*** AVAILABLE DATA Section Begins ***

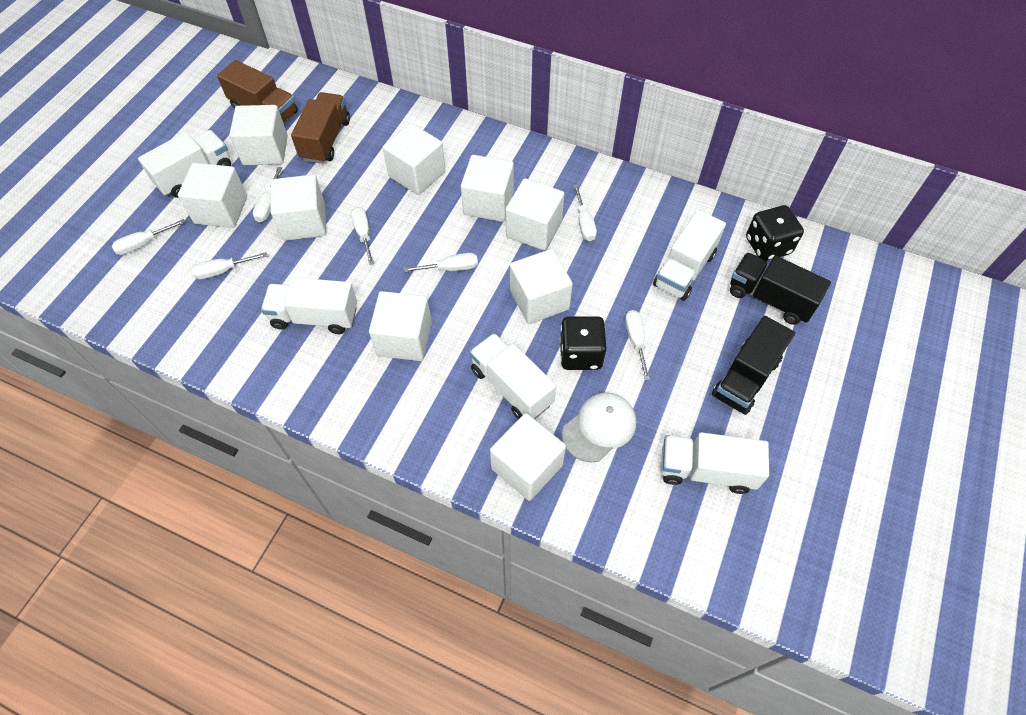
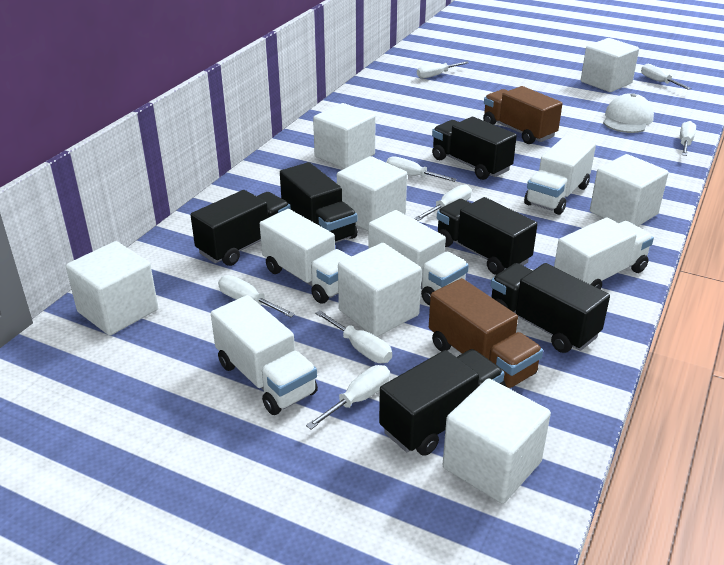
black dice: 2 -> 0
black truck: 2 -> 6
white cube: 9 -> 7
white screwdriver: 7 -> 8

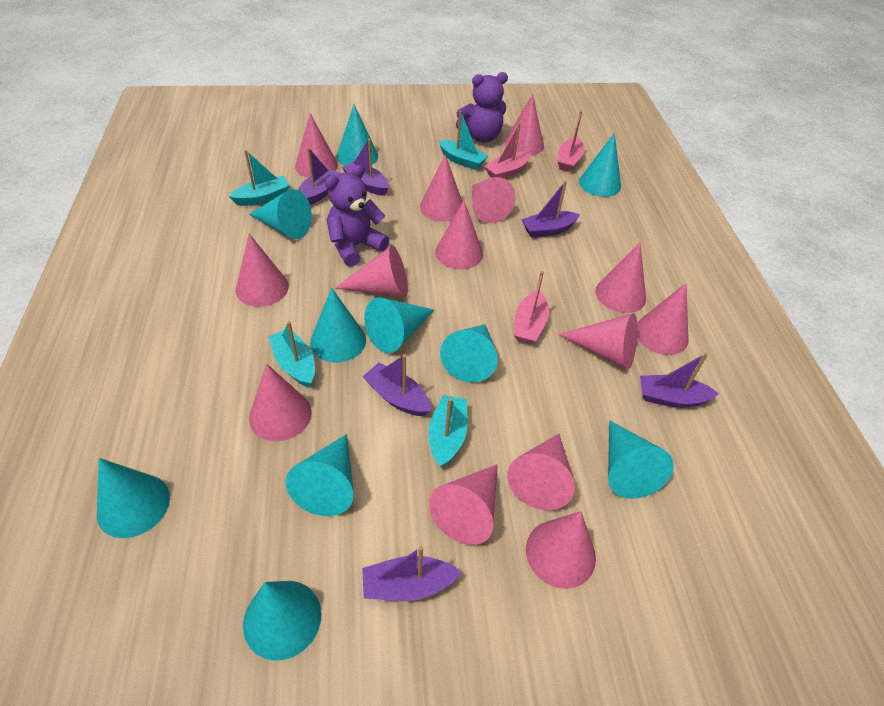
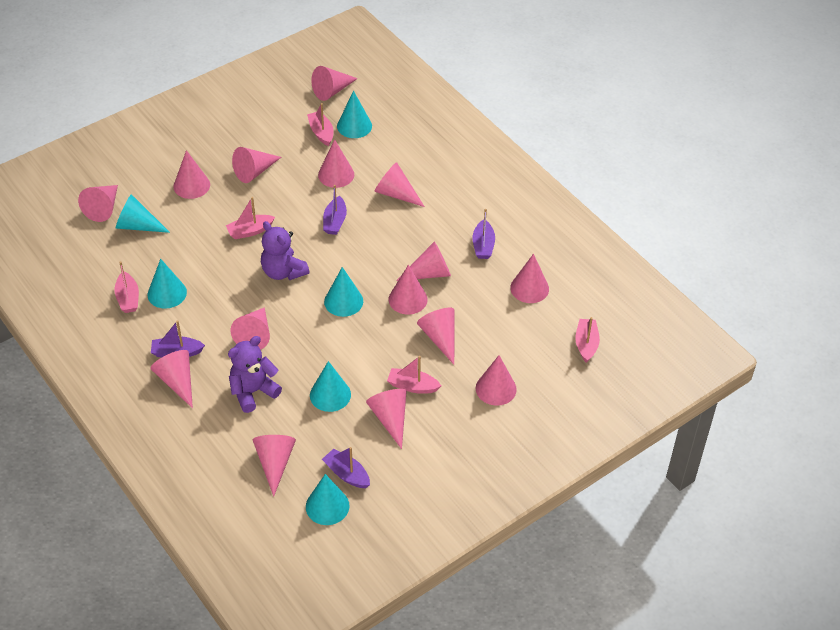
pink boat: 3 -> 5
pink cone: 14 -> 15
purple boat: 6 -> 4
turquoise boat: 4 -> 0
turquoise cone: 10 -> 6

*** AVAILABLE DATA Section Ends ***

EXERCISE REQUIREMENTS: The reply should contain all of the data above, word for word, with no pictures.

PROBLEM SOLUTION:
black dice: 2 -> 0
black truck: 2 -> 6
white cube: 9 -> 7
white screwdriver: 7 -> 8

pink boat: 3 -> 5
pink cone: 14 -> 15
purple boat: 6 -> 4
turquoise boat: 4 -> 0
turquoise cone: 10 -> 6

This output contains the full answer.